:: Exercise objective ::
Please, starting at the line that contains "C6: 4.7uF (plus +5V, minus n8) -> none", reproduce every line exactly until the records run out, skipping all pictures.

* * * * *

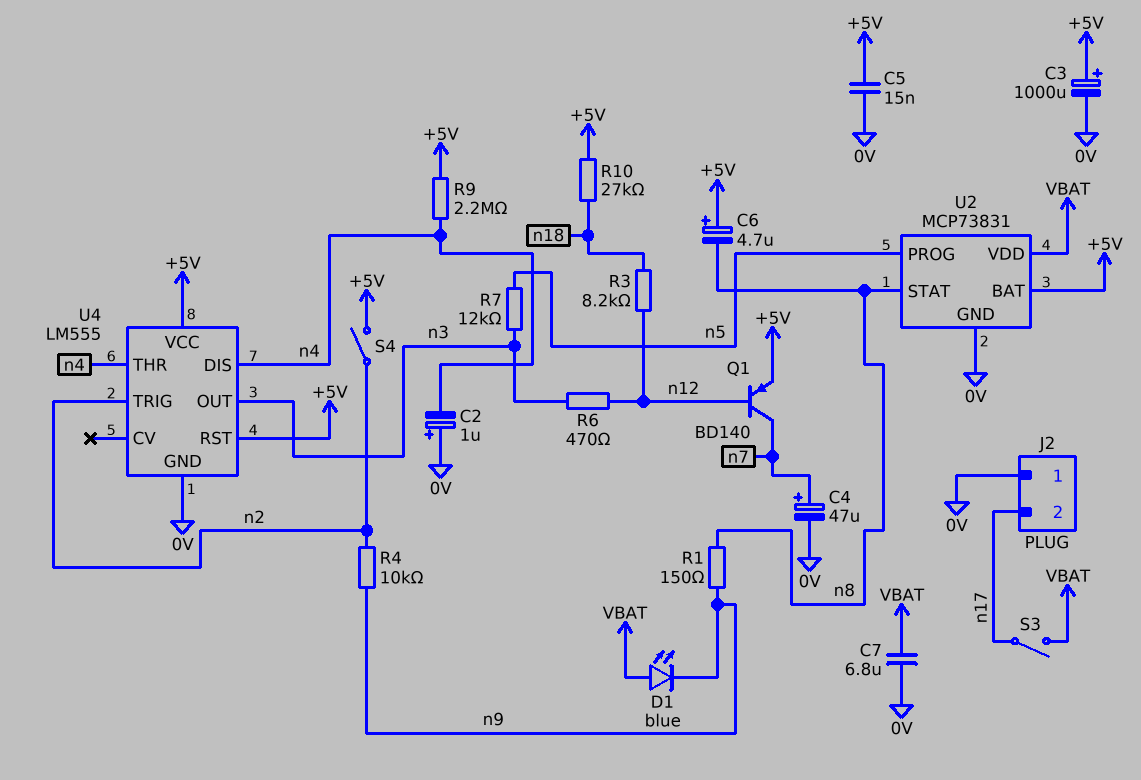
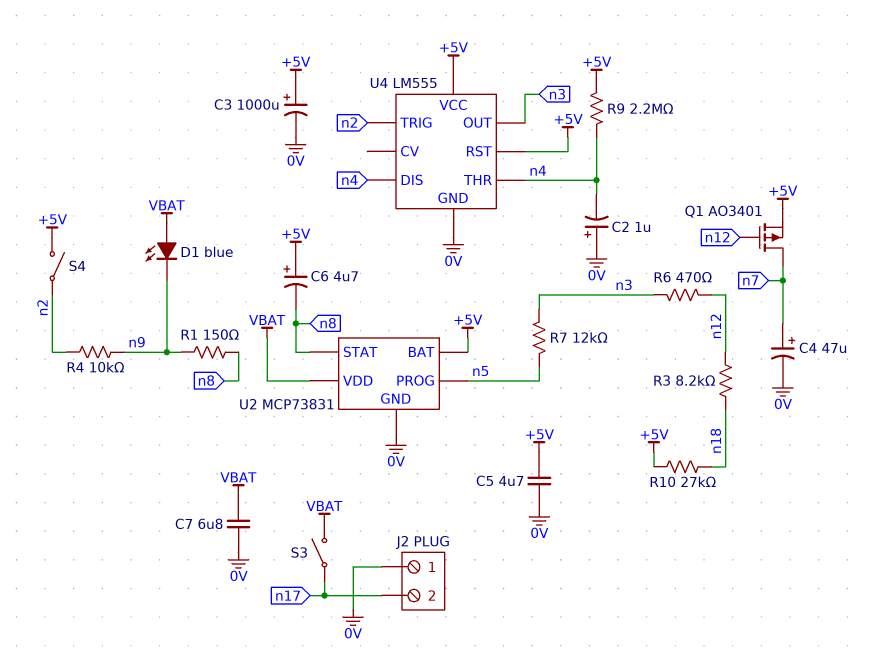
C5: 15nF (+5V, 0V) -> 4.7uF (+5V, 0V)
Q1: PNP BD140 (B n12, C n7, E +5V) -> PMOS AO3401 (G n12, D n7, S +5V)

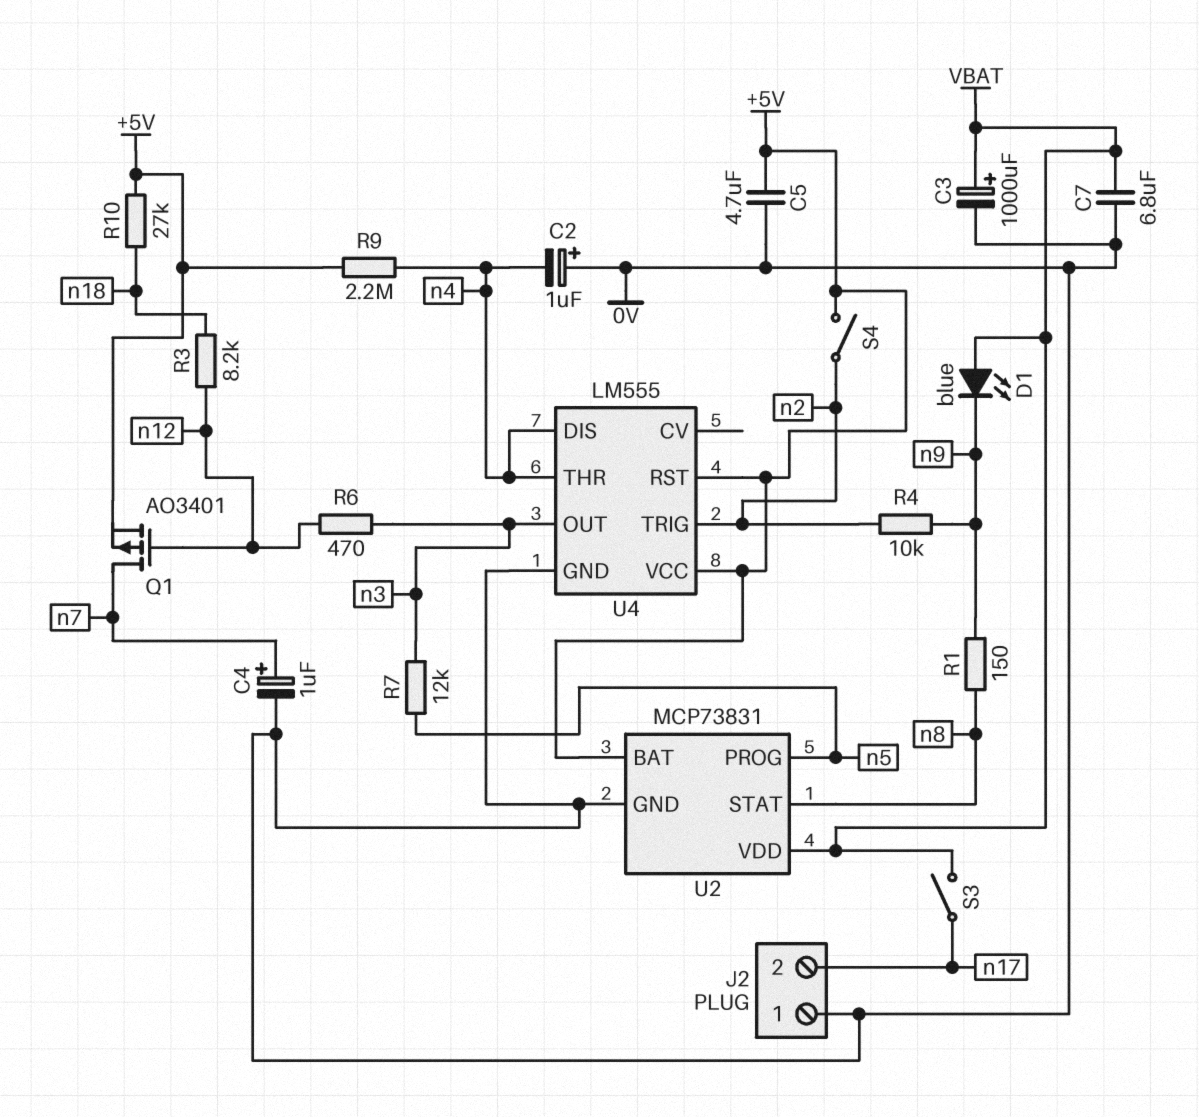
C3: 1000uF (plus +5V, minus 0V) -> 1000uF (plus VBAT, minus 0V)
C4: 47uF (plus n7, minus 0V) -> 1uF (plus n7, minus 0V)
C6: 4.7uF (plus +5V, minus n8) -> none

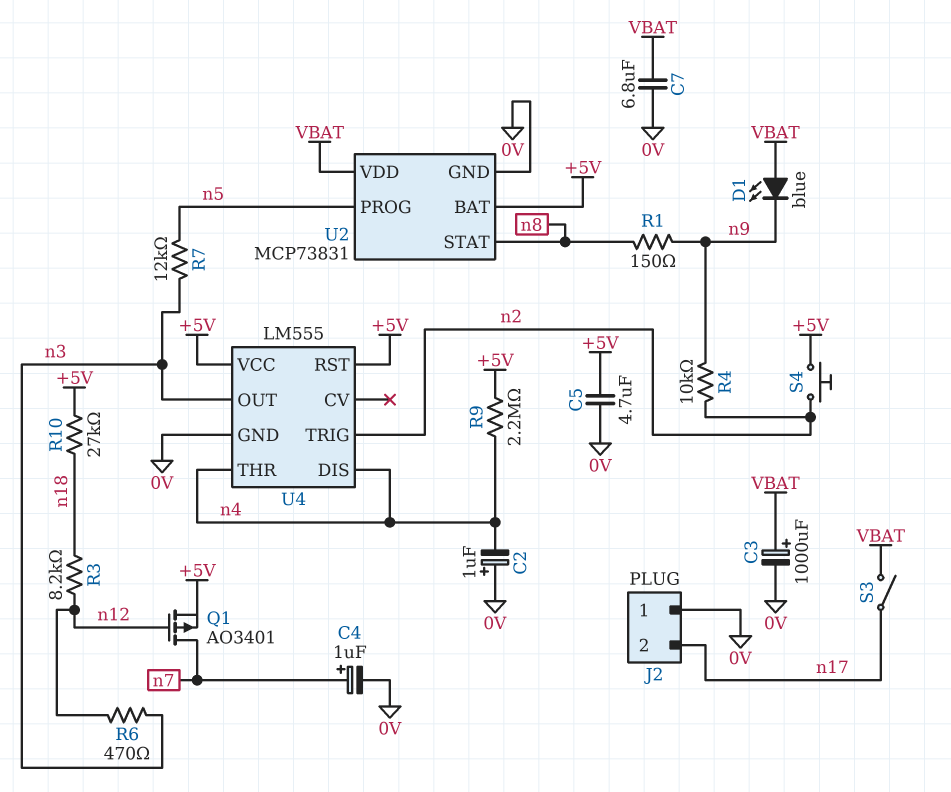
S4: switch (+5V, n2) -> button (+5V, n2)

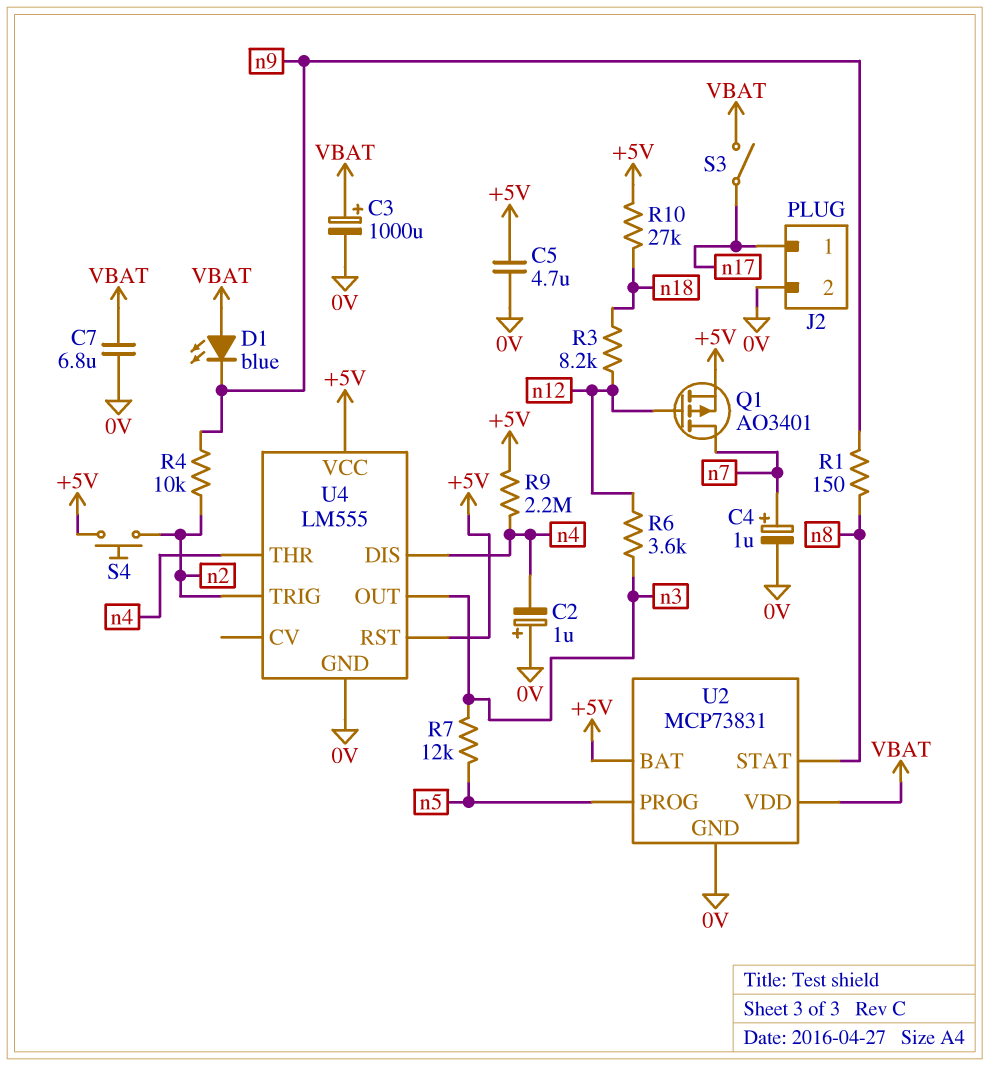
J2 pin 1: 0V -> n17
J2 pin 2: n17 -> 0V
R6: 470 (n3, n12) -> 3.6k (n3, n12)

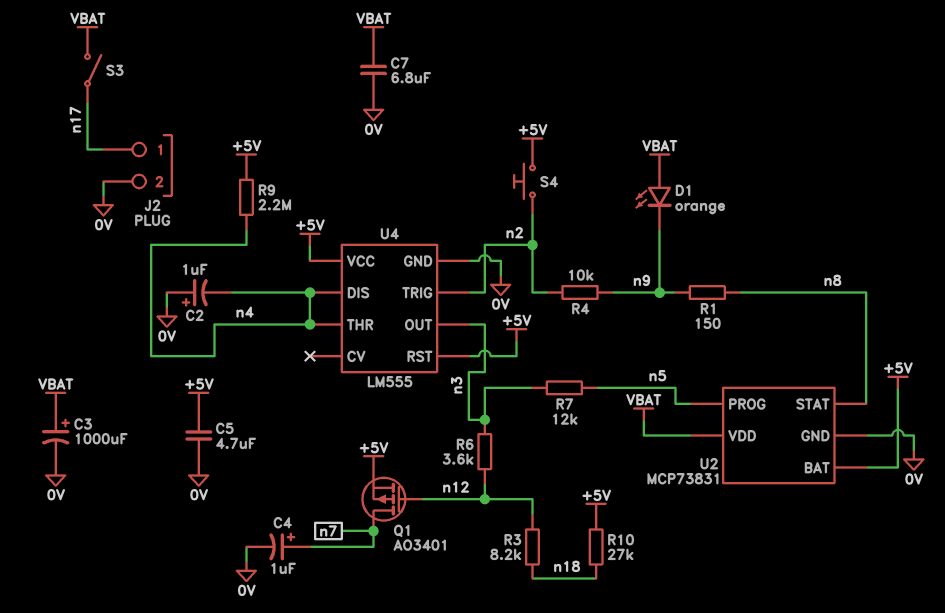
D1: LED blue (A VBAT, K n9) -> LED orange (A VBAT, K n9)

* * * * *

:: Response for this exercise ::
C6: 4.7uF (plus +5V, minus n8) -> none

S4: switch (+5V, n2) -> button (+5V, n2)

J2 pin 1: 0V -> n17
J2 pin 2: n17 -> 0V
R6: 470 (n3, n12) -> 3.6k (n3, n12)

D1: LED blue (A VBAT, K n9) -> LED orange (A VBAT, K n9)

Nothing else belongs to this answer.